* Problem to solve *
Leave out the pictures and repeat exactly the lines from the one containing "(847, 304) = (310, 153): green" through the end of the records.

* Dataset extract *
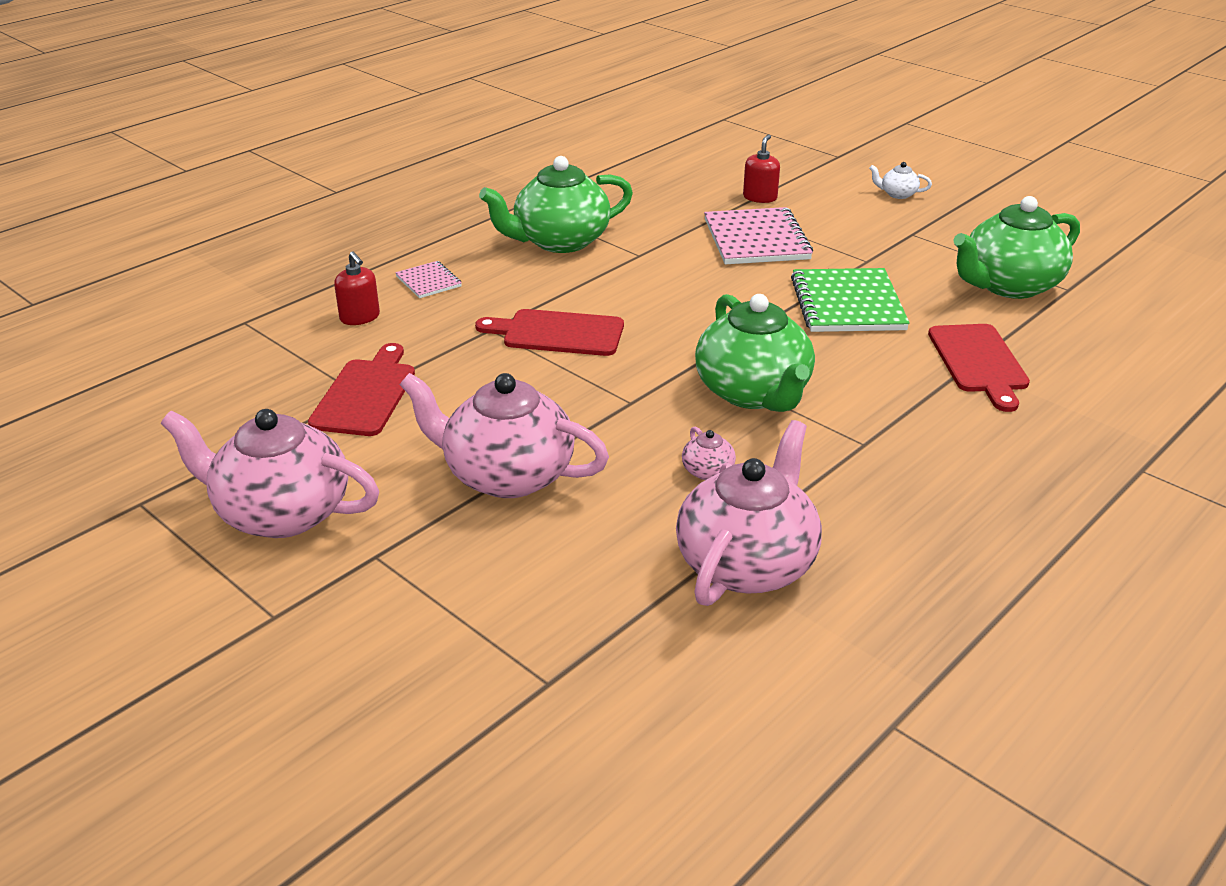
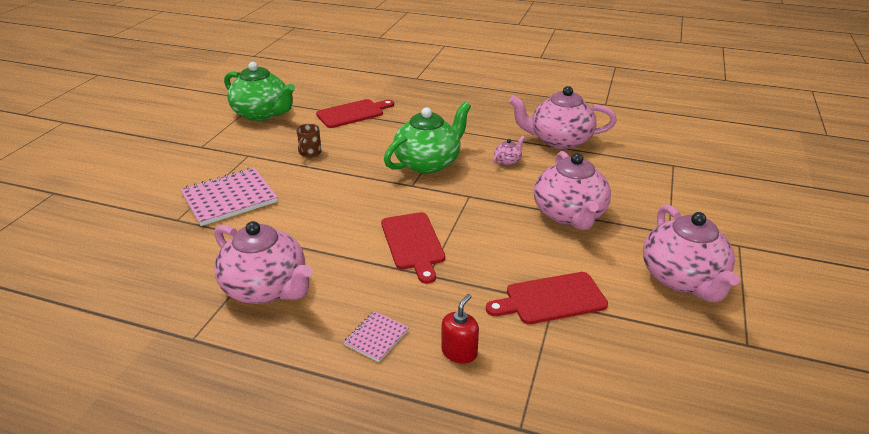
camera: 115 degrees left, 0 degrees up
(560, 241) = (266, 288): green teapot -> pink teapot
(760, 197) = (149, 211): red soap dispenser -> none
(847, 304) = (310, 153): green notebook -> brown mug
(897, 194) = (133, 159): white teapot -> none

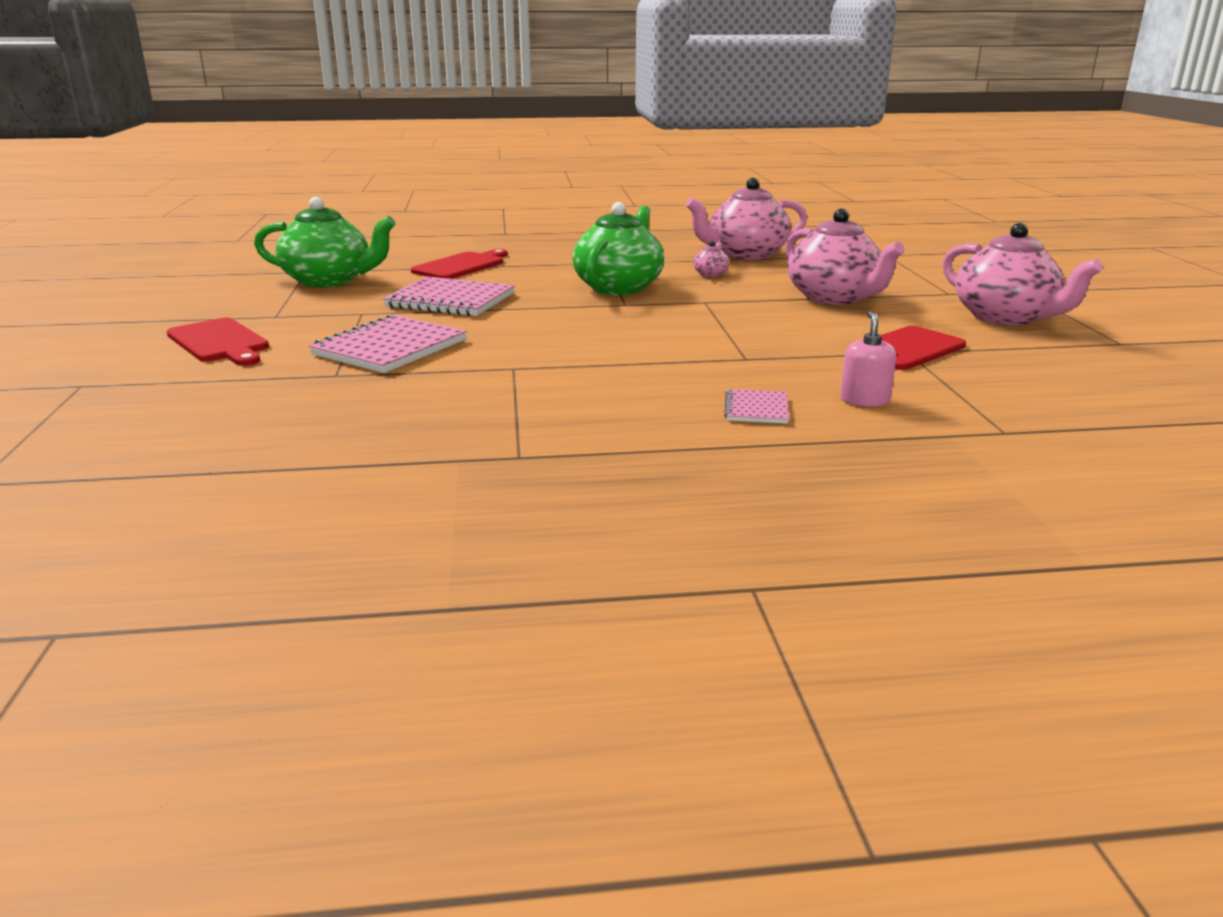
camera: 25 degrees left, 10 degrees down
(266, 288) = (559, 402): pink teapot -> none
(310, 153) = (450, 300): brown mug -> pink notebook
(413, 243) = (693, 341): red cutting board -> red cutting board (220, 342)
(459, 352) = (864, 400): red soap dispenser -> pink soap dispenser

* Response to the exercise *
(847, 304) = (310, 153): green notebook -> brown mug
(897, 194) = (133, 159): white teapot -> none

camera: 25 degrees left, 10 degrees down
(266, 288) = (559, 402): pink teapot -> none
(310, 153) = (450, 300): brown mug -> pink notebook
(413, 243) = (693, 341): red cutting board -> red cutting board (220, 342)
(459, 352) = (864, 400): red soap dispenser -> pink soap dispenser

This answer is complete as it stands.